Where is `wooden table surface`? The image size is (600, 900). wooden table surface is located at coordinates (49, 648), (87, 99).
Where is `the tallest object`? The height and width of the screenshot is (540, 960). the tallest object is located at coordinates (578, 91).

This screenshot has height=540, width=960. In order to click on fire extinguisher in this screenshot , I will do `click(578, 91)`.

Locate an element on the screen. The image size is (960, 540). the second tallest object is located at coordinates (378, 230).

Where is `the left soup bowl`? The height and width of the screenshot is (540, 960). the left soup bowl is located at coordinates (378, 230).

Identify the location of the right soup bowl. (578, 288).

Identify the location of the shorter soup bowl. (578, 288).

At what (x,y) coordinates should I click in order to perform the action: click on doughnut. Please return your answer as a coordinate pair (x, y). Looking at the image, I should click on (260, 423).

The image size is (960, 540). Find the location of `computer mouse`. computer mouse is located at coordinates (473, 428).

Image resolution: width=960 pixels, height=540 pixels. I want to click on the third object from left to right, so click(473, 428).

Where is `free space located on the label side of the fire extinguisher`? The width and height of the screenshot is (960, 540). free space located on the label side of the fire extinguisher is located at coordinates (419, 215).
============================================================
- **WHAT YOU SHOULD DO**
Return everything from the start of the material down to and including the line that contains "Identify the location of the shorter", reproducing each line exactly.

- **COMPLETE OUTPUT**
Where is `wooden table surface`? The image size is (600, 900). wooden table surface is located at coordinates (49, 648), (87, 99).
Where is `the tallest object`? The height and width of the screenshot is (540, 960). the tallest object is located at coordinates (578, 91).

This screenshot has height=540, width=960. In order to click on fire extinguisher in this screenshot , I will do `click(578, 91)`.

Locate an element on the screen. The image size is (960, 540). the second tallest object is located at coordinates (378, 230).

Where is `the left soup bowl`? The height and width of the screenshot is (540, 960). the left soup bowl is located at coordinates (378, 230).

Identify the location of the right soup bowl. (578, 288).

Identify the location of the shorter soup bowl. (578, 288).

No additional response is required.